_Task description_. Give back the line below containing "yellow brick B8" and every later line, exactly.

_Supplied entries_.
○ ○ ○ ○ ○

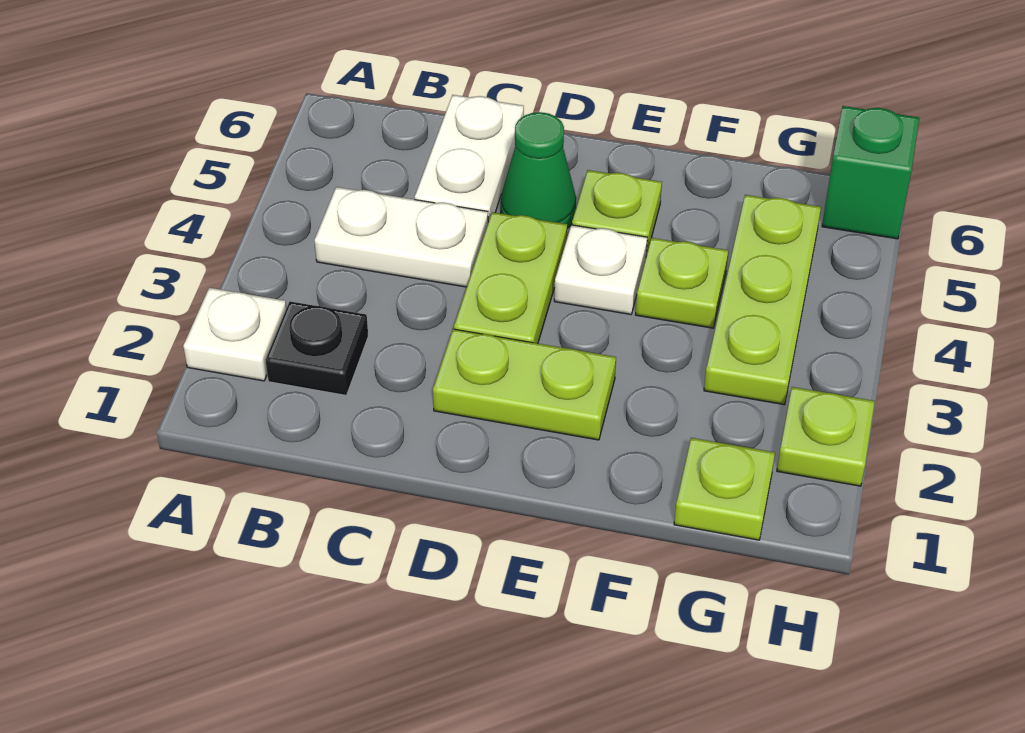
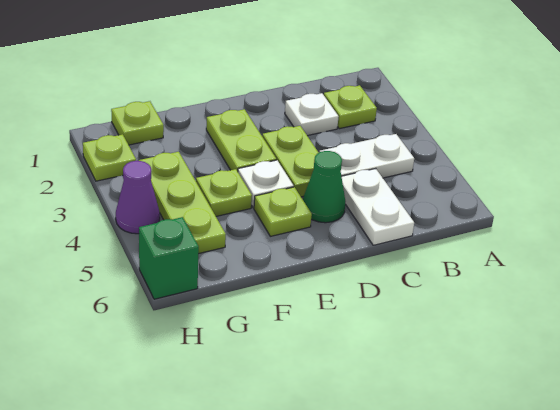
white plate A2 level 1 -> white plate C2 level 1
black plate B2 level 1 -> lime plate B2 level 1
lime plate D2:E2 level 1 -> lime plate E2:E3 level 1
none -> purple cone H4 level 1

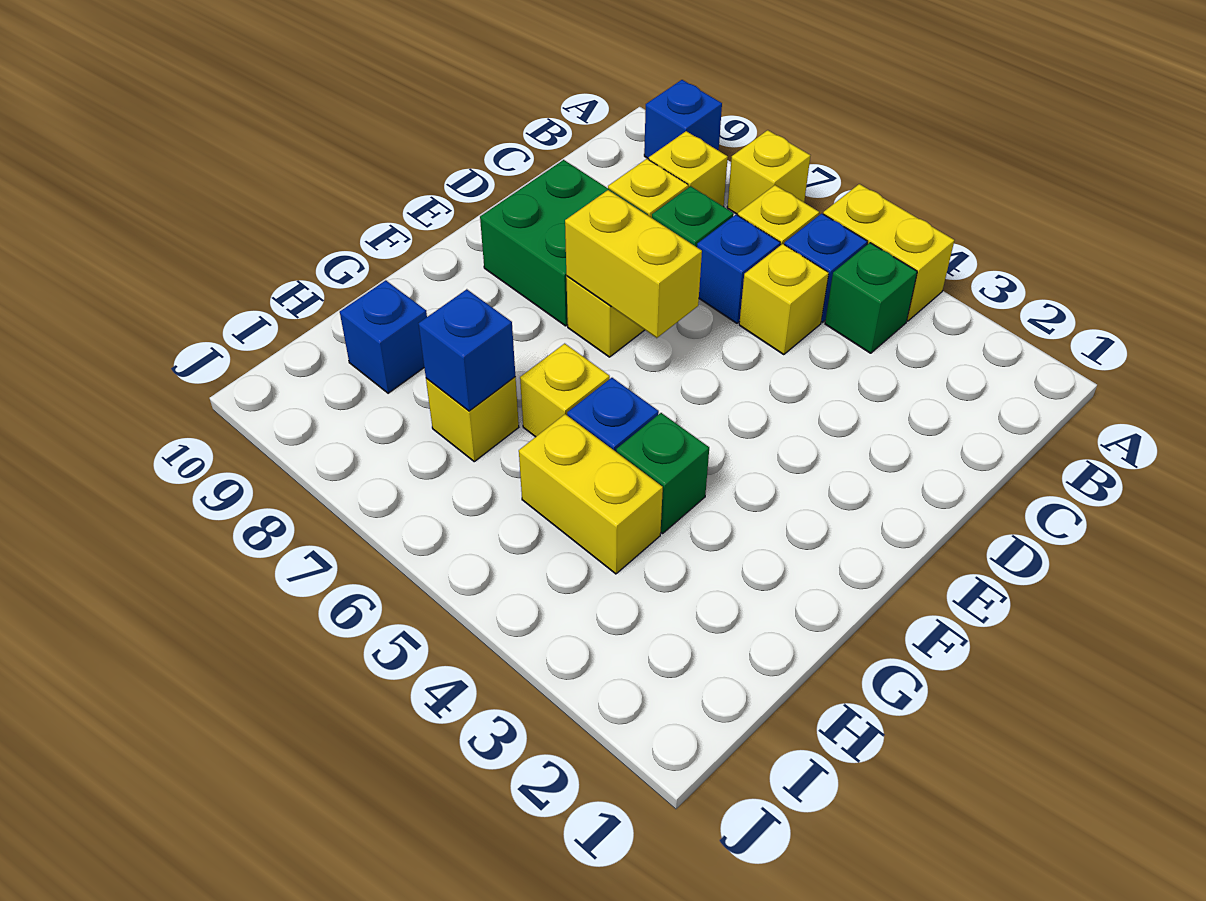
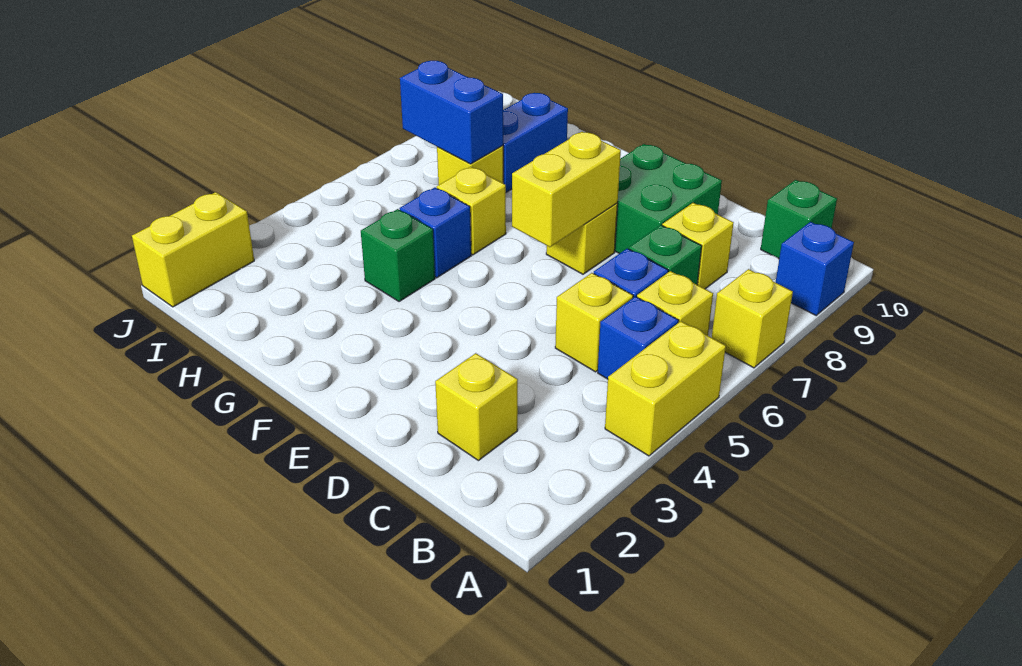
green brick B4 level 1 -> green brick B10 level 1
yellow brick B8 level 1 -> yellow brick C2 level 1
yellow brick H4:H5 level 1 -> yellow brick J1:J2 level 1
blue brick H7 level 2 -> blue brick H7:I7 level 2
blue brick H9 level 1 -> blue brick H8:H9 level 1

○ ○ ○ ○ ○

_Answer space_.
yellow brick B8 level 1 -> yellow brick C2 level 1
yellow brick H4:H5 level 1 -> yellow brick J1:J2 level 1
blue brick H7 level 2 -> blue brick H7:I7 level 2
blue brick H9 level 1 -> blue brick H8:H9 level 1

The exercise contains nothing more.